**WORK INSTRUCTION**
Your answer should be only the lines below from the one with "CN5 pin 3: DAC -> COM" to the one with "D1: LED green", repeated exactly, ends included.

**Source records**
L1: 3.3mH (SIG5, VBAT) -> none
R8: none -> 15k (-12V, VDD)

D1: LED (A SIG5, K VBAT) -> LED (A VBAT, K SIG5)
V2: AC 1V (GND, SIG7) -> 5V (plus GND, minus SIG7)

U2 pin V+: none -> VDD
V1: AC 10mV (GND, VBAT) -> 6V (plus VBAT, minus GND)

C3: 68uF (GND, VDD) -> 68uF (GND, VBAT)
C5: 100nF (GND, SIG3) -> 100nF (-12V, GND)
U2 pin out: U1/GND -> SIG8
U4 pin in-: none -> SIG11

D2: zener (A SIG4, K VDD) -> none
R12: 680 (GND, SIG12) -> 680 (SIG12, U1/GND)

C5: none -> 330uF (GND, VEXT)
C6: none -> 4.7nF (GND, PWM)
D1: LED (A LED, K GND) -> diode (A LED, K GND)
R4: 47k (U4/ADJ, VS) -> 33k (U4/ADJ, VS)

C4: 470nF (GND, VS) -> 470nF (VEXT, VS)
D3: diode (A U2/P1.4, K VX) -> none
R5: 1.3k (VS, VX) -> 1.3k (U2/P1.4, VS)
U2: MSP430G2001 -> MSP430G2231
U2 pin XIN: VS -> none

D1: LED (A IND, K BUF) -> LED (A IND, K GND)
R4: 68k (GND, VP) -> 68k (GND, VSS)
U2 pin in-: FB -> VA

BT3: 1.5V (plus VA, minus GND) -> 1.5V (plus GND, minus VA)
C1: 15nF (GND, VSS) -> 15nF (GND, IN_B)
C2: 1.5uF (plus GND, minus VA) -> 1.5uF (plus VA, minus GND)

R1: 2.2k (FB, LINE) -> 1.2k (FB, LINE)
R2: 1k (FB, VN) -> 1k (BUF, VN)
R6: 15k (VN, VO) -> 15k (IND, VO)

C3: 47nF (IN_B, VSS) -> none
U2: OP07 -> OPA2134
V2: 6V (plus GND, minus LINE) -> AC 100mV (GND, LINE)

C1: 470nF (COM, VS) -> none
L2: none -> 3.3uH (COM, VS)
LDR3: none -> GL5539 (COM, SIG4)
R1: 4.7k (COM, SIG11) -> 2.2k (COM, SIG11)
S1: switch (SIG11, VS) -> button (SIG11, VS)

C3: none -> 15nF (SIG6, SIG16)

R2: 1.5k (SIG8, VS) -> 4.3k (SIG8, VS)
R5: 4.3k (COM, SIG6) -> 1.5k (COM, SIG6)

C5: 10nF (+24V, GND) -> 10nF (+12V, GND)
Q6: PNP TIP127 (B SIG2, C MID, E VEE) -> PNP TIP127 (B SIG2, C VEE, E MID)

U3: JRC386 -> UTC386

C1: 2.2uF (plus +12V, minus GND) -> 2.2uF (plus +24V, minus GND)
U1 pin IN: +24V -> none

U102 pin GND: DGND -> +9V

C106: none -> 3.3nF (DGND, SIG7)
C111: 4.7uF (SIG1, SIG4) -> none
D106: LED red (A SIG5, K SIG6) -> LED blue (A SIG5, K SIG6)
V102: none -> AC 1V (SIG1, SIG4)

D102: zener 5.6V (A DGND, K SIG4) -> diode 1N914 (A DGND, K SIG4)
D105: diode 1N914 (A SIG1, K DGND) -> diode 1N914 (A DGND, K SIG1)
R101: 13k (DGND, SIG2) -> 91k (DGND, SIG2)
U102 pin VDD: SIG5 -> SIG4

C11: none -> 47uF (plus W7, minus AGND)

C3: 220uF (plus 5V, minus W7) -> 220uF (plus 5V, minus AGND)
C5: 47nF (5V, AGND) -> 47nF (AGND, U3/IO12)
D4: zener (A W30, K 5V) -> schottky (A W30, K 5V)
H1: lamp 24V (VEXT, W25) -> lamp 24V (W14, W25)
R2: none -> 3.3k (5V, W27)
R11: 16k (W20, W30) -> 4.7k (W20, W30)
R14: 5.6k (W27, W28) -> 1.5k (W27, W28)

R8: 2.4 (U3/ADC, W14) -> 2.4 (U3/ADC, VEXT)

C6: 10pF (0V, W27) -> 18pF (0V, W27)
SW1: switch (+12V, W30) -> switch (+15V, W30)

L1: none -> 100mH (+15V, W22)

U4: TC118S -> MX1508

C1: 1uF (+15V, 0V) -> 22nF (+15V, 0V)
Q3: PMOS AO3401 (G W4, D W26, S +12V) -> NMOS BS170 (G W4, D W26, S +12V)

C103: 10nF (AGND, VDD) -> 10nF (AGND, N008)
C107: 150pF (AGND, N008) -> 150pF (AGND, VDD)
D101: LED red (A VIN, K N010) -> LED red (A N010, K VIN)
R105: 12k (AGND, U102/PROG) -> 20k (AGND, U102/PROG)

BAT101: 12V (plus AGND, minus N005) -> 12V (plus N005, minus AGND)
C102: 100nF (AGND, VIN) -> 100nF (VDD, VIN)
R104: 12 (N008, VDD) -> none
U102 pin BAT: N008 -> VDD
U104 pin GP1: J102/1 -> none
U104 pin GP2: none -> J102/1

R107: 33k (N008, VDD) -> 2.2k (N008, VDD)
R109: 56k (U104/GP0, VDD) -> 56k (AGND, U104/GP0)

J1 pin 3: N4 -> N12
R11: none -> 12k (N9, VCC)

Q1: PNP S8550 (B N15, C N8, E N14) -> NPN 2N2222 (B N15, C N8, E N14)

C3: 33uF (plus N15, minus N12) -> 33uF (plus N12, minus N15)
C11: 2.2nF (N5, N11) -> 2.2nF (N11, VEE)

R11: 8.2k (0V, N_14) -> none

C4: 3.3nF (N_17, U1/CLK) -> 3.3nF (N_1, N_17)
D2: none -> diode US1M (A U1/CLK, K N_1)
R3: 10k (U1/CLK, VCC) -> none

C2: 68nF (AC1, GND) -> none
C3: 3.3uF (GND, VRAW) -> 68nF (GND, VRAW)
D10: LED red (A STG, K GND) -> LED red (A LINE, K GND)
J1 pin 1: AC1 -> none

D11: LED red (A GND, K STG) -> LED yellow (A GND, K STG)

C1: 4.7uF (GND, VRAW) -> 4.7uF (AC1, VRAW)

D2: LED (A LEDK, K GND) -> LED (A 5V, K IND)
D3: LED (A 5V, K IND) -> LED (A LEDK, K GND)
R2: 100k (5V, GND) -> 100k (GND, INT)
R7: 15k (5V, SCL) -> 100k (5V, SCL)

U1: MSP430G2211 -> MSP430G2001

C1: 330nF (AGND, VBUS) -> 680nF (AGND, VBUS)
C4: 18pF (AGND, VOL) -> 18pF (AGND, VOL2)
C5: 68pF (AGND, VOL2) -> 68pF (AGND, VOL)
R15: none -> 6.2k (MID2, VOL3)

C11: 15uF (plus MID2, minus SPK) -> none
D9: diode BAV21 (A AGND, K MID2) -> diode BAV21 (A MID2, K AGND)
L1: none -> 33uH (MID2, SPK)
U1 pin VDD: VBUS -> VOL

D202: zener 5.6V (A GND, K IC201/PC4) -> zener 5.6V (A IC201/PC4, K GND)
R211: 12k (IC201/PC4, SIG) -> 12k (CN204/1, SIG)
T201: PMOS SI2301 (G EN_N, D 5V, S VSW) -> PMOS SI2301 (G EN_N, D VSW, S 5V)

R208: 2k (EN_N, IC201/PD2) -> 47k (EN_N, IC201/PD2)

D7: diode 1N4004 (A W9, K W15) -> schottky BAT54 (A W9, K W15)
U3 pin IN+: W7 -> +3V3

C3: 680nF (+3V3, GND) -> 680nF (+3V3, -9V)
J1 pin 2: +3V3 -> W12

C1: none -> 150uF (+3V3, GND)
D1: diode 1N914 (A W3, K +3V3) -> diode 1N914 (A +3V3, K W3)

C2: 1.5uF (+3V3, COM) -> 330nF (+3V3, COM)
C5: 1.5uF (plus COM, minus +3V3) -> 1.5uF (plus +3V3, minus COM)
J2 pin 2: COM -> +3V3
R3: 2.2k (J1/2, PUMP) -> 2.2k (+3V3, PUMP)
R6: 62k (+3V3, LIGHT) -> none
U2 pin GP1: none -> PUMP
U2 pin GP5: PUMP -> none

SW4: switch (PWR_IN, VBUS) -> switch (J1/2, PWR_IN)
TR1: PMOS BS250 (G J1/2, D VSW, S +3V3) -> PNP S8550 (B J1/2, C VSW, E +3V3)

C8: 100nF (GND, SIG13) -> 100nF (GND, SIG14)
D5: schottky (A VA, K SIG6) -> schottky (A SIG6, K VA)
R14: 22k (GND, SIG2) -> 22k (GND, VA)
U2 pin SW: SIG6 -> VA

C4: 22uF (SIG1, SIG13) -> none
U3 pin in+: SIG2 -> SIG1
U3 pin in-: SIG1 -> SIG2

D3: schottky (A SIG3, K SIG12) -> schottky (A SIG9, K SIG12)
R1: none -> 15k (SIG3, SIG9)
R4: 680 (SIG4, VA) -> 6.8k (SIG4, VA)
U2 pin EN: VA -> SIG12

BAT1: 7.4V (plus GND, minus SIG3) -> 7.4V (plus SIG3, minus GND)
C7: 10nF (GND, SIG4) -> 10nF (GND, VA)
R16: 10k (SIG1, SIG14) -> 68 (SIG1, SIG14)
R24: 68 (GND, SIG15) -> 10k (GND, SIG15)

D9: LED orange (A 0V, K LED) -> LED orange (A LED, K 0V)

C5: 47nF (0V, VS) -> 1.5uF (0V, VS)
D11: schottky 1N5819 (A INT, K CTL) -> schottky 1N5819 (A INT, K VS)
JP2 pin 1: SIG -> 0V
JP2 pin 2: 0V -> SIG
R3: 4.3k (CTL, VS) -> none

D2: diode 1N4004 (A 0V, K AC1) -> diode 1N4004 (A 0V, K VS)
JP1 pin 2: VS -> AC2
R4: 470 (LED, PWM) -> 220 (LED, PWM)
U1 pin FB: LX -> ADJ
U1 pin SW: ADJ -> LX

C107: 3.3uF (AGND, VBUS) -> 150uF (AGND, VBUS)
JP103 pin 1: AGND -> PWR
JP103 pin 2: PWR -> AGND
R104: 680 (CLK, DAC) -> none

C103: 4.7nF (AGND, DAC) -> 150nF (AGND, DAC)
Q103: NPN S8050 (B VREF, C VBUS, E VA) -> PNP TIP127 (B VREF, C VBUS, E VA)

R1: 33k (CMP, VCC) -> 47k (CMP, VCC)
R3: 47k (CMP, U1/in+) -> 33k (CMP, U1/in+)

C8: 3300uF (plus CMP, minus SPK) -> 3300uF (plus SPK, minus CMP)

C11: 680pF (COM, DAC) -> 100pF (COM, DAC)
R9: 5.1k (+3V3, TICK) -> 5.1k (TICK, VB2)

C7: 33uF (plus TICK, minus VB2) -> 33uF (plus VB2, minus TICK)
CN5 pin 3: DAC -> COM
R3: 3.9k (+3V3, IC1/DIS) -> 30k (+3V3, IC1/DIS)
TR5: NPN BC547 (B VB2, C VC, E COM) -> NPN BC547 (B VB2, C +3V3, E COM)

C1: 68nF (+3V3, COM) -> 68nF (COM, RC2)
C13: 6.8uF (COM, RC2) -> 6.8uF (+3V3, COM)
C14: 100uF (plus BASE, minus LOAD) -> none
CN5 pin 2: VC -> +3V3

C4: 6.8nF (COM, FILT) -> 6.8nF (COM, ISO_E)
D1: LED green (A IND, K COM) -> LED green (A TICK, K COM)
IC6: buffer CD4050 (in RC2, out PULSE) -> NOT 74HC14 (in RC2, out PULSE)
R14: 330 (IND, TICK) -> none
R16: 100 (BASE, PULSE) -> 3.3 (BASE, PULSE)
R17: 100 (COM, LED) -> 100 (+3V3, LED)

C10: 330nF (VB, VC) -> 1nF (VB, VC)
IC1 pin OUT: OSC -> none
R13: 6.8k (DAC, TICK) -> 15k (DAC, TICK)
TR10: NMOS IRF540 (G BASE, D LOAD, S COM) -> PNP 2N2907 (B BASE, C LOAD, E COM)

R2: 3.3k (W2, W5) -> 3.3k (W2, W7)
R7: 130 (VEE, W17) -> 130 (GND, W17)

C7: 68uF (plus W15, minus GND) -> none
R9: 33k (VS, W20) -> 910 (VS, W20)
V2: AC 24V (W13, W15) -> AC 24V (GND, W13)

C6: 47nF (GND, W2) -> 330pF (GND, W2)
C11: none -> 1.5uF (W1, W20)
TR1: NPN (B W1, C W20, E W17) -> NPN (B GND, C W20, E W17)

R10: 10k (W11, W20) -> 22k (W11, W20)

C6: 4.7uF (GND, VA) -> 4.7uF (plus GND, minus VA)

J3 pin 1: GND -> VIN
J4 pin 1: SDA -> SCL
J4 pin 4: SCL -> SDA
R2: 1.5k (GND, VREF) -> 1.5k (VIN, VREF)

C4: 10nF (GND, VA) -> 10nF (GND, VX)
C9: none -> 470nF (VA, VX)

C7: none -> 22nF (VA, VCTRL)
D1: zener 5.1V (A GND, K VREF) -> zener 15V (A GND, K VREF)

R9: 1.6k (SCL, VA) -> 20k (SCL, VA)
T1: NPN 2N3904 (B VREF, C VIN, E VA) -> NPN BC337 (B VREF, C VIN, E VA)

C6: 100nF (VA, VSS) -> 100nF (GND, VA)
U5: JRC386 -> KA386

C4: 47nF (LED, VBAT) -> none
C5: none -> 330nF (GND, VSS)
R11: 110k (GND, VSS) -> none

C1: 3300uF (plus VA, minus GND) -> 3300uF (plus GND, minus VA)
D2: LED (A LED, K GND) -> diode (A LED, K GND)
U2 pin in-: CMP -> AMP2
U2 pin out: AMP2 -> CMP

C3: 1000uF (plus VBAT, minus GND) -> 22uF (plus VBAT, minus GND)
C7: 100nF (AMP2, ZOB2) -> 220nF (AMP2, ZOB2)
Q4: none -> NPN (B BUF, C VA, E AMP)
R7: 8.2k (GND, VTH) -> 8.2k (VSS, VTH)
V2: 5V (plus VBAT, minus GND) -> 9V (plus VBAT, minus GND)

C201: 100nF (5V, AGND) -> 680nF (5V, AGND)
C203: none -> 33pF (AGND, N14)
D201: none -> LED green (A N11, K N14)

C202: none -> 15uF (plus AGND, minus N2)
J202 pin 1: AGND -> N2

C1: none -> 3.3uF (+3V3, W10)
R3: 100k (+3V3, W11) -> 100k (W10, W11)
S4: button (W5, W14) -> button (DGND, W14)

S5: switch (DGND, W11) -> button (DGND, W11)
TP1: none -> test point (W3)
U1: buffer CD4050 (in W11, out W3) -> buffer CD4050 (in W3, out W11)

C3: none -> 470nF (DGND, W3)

**ANSWER BELOW**
CN5 pin 3: DAC -> COM
R3: 3.9k (+3V3, IC1/DIS) -> 30k (+3V3, IC1/DIS)
TR5: NPN BC547 (B VB2, C VC, E COM) -> NPN BC547 (B VB2, C +3V3, E COM)

C1: 68nF (+3V3, COM) -> 68nF (COM, RC2)
C13: 6.8uF (COM, RC2) -> 6.8uF (+3V3, COM)
C14: 100uF (plus BASE, minus LOAD) -> none
CN5 pin 2: VC -> +3V3

C4: 6.8nF (COM, FILT) -> 6.8nF (COM, ISO_E)
D1: LED green (A IND, K COM) -> LED green (A TICK, K COM)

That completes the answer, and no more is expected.